* Directions: Would you please repeat the data that follows, exactly as it reads?

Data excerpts
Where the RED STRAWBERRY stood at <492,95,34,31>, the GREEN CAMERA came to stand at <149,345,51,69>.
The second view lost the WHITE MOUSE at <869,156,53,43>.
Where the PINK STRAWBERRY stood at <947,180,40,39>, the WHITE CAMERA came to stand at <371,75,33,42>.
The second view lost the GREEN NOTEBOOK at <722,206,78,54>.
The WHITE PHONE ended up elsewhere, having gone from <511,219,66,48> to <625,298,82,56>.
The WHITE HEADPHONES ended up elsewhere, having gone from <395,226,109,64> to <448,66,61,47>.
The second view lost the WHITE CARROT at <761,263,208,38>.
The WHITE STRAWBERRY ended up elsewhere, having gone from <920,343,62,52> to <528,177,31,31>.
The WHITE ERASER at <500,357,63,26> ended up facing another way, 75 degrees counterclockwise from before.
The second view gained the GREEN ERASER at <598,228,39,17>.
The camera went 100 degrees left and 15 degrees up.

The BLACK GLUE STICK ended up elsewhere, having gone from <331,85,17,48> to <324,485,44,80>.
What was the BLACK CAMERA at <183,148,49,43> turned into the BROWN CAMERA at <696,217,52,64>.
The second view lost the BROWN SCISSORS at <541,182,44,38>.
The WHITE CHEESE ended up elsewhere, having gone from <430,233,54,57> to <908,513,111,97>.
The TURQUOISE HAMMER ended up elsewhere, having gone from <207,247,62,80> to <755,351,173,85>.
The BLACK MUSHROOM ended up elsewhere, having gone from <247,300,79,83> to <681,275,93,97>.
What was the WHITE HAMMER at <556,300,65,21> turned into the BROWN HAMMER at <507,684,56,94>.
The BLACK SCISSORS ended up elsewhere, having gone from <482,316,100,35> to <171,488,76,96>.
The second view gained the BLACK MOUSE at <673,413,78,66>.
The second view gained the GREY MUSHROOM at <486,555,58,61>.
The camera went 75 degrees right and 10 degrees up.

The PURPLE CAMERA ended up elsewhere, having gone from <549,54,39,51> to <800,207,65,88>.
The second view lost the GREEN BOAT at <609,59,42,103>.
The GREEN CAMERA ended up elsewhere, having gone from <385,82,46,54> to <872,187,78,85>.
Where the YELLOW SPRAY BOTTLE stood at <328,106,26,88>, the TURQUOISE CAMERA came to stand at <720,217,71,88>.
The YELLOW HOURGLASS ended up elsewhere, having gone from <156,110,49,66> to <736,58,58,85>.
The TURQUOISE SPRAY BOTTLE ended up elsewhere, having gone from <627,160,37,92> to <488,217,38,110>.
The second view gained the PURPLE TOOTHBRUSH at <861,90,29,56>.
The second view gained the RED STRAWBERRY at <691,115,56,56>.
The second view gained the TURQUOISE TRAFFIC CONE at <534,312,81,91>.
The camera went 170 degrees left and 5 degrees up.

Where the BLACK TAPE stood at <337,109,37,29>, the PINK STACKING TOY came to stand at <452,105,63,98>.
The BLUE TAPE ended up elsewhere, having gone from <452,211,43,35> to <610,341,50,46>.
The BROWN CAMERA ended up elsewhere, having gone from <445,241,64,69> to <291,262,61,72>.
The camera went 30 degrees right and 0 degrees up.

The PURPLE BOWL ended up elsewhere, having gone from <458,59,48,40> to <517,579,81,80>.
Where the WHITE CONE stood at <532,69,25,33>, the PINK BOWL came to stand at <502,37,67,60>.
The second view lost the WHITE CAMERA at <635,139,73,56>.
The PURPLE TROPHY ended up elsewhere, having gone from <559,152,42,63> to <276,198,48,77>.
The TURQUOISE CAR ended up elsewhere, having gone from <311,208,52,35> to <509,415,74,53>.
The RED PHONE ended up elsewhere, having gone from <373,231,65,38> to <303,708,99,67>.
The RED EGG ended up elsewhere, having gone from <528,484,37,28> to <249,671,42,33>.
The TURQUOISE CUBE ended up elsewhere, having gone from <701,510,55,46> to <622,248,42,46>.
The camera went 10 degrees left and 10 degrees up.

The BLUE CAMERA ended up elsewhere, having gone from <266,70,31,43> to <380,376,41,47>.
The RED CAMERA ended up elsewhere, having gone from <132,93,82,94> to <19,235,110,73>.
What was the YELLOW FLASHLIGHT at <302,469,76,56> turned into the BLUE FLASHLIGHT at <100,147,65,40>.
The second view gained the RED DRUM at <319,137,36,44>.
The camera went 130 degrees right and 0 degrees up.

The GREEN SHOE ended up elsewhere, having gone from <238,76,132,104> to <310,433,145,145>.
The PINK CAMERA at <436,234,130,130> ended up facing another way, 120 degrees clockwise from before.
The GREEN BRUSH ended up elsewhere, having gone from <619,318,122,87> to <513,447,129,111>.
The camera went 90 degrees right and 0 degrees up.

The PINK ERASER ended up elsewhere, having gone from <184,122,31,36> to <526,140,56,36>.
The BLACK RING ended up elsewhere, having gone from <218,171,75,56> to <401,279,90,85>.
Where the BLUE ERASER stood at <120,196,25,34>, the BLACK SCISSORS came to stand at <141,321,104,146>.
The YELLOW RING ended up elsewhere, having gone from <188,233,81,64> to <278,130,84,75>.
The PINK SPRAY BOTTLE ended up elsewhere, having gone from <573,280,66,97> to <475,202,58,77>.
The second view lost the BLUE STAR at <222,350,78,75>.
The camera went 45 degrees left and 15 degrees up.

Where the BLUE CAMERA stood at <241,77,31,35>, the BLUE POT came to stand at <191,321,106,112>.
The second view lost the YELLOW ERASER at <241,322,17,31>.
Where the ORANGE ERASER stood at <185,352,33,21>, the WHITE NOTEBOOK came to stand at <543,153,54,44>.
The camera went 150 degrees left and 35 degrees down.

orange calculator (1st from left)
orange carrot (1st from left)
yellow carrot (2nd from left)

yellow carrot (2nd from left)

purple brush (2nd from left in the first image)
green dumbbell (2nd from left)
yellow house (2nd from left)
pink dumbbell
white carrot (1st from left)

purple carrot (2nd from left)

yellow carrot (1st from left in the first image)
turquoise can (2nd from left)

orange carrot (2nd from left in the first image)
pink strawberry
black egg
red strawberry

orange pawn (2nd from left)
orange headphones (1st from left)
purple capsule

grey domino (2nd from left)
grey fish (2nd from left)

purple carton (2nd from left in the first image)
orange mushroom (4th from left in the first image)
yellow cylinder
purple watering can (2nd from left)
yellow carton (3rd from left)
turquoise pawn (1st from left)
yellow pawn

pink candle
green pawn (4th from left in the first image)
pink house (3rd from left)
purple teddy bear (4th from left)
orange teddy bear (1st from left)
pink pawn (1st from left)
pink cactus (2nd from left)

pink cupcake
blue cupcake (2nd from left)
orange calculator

* Answer below:
Where the RED STRAWBERRY stood at <492,95,34,31>, the GREEN CAMERA came to stand at <149,345,51,69>.
The second view lost the WHITE MOUSE at <869,156,53,43>.
Where the PINK STRAWBERRY stood at <947,180,40,39>, the WHITE CAMERA came to stand at <371,75,33,42>.
The second view lost the GREEN NOTEBOOK at <722,206,78,54>.
The WHITE PHONE ended up elsewhere, having gone from <511,219,66,48> to <625,298,82,56>.
The WHITE HEADPHONES ended up elsewhere, having gone from <395,226,109,64> to <448,66,61,47>.
The second view lost the WHITE CARROT at <761,263,208,38>.
The WHITE STRAWBERRY ended up elsewhere, having gone from <920,343,62,52> to <528,177,31,31>.
The WHITE ERASER at <500,357,63,26> ended up facing another way, 75 degrees counterclockwise from before.
The second view gained the GREEN ERASER at <598,228,39,17>.
The camera went 100 degrees left and 15 degrees up.

The BLACK GLUE STICK ended up elsewhere, having gone from <331,85,17,48> to <324,485,44,80>.
What was the BLACK CAMERA at <183,148,49,43> turned into the BROWN CAMERA at <696,217,52,64>.
The second view lost the BROWN SCISSORS at <541,182,44,38>.
The WHITE CHEESE ended up elsewhere, having gone from <430,233,54,57> to <908,513,111,97>.
The TURQUOISE HAMMER ended up elsewhere, having gone from <207,247,62,80> to <755,351,173,85>.
The BLACK MUSHROOM ended up elsewhere, having gone from <247,300,79,83> to <681,275,93,97>.
What was the WHITE HAMMER at <556,300,65,21> turned into the BROWN HAMMER at <507,684,56,94>.
The BLACK SCISSORS ended up elsewhere, having gone from <482,316,100,35> to <171,488,76,96>.
The second view gained the BLACK MOUSE at <673,413,78,66>.
The second view gained the GREY MUSHROOM at <486,555,58,61>.
The camera went 75 degrees right and 10 degrees up.

The PURPLE CAMERA ended up elsewhere, having gone from <549,54,39,51> to <800,207,65,88>.
The second view lost the GREEN BOAT at <609,59,42,103>.
The GREEN CAMERA ended up elsewhere, having gone from <385,82,46,54> to <872,187,78,85>.
Where the YELLOW SPRAY BOTTLE stood at <328,106,26,88>, the TURQUOISE CAMERA came to stand at <720,217,71,88>.
The YELLOW HOURGLASS ended up elsewhere, having gone from <156,110,49,66> to <736,58,58,85>.
The TURQUOISE SPRAY BOTTLE ended up elsewhere, having gone from <627,160,37,92> to <488,217,38,110>.
The second view gained the PURPLE TOOTHBRUSH at <861,90,29,56>.
The second view gained the RED STRAWBERRY at <691,115,56,56>.
The second view gained the TURQUOISE TRAFFIC CONE at <534,312,81,91>.
The camera went 170 degrees left and 5 degrees up.

Where the BLACK TAPE stood at <337,109,37,29>, the PINK STACKING TOY came to stand at <452,105,63,98>.
The BLUE TAPE ended up elsewhere, having gone from <452,211,43,35> to <610,341,50,46>.
The BROWN CAMERA ended up elsewhere, having gone from <445,241,64,69> to <291,262,61,72>.
The camera went 30 degrees right and 0 degrees up.

The PURPLE BOWL ended up elsewhere, having gone from <458,59,48,40> to <517,579,81,80>.
Where the WHITE CONE stood at <532,69,25,33>, the PINK BOWL came to stand at <502,37,67,60>.
The second view lost the WHITE CAMERA at <635,139,73,56>.
The PURPLE TROPHY ended up elsewhere, having gone from <559,152,42,63> to <276,198,48,77>.
The TURQUOISE CAR ended up elsewhere, having gone from <311,208,52,35> to <509,415,74,53>.
The RED PHONE ended up elsewhere, having gone from <373,231,65,38> to <303,708,99,67>.
The RED EGG ended up elsewhere, having gone from <528,484,37,28> to <249,671,42,33>.
The TURQUOISE CUBE ended up elsewhere, having gone from <701,510,55,46> to <622,248,42,46>.
The camera went 10 degrees left and 10 degrees up.

The BLUE CAMERA ended up elsewhere, having gone from <266,70,31,43> to <380,376,41,47>.
The RED CAMERA ended up elsewhere, having gone from <132,93,82,94> to <19,235,110,73>.
What was the YELLOW FLASHLIGHT at <302,469,76,56> turned into the BLUE FLASHLIGHT at <100,147,65,40>.
The second view gained the RED DRUM at <319,137,36,44>.
The camera went 130 degrees right and 0 degrees up.

The GREEN SHOE ended up elsewhere, having gone from <238,76,132,104> to <310,433,145,145>.
The PINK CAMERA at <436,234,130,130> ended up facing another way, 120 degrees clockwise from before.
The GREEN BRUSH ended up elsewhere, having gone from <619,318,122,87> to <513,447,129,111>.
The camera went 90 degrees right and 0 degrees up.

The PINK ERASER ended up elsewhere, having gone from <184,122,31,36> to <526,140,56,36>.
The BLACK RING ended up elsewhere, having gone from <218,171,75,56> to <401,279,90,85>.
Where the BLUE ERASER stood at <120,196,25,34>, the BLACK SCISSORS came to stand at <141,321,104,146>.
The YELLOW RING ended up elsewhere, having gone from <188,233,81,64> to <278,130,84,75>.
The PINK SPRAY BOTTLE ended up elsewhere, having gone from <573,280,66,97> to <475,202,58,77>.
The second view lost the BLUE STAR at <222,350,78,75>.
The camera went 45 degrees left and 15 degrees up.

Where the BLUE CAMERA stood at <241,77,31,35>, the BLUE POT came to stand at <191,321,106,112>.
The second view lost the YELLOW ERASER at <241,322,17,31>.
Where the ORANGE ERASER stood at <185,352,33,21>, the WHITE NOTEBOOK came to stand at <543,153,54,44>.
The camera went 150 degrees left and 35 degrees down.

orange calculator (1st from left)
orange carrot (1st from left)
yellow carrot (2nd from left)

yellow carrot (2nd from left)

purple brush (2nd from left in the first image)
green dumbbell (2nd from left)
yellow house (2nd from left)
pink dumbbell
white carrot (1st from left)

purple carrot (2nd from left)

yellow carrot (1st from left in the first image)
turquoise can (2nd from left)

orange carrot (2nd from left in the first image)
pink strawberry
black egg
red strawberry

orange pawn (2nd from left)
orange headphones (1st from left)
purple capsule

grey domino (2nd from left)
grey fish (2nd from left)

purple carton (2nd from left in the first image)
orange mushroom (4th from left in the first image)
yellow cylinder
purple watering can (2nd from left)
yellow carton (3rd from left)
turquoise pawn (1st from left)
yellow pawn

pink candle
green pawn (4th from left in the first image)
pink house (3rd from left)
purple teddy bear (4th from left)
orange teddy bear (1st from left)
pink pawn (1st from left)
pink cactus (2nd from left)

pink cupcake
blue cupcake (2nd from left)
orange calculator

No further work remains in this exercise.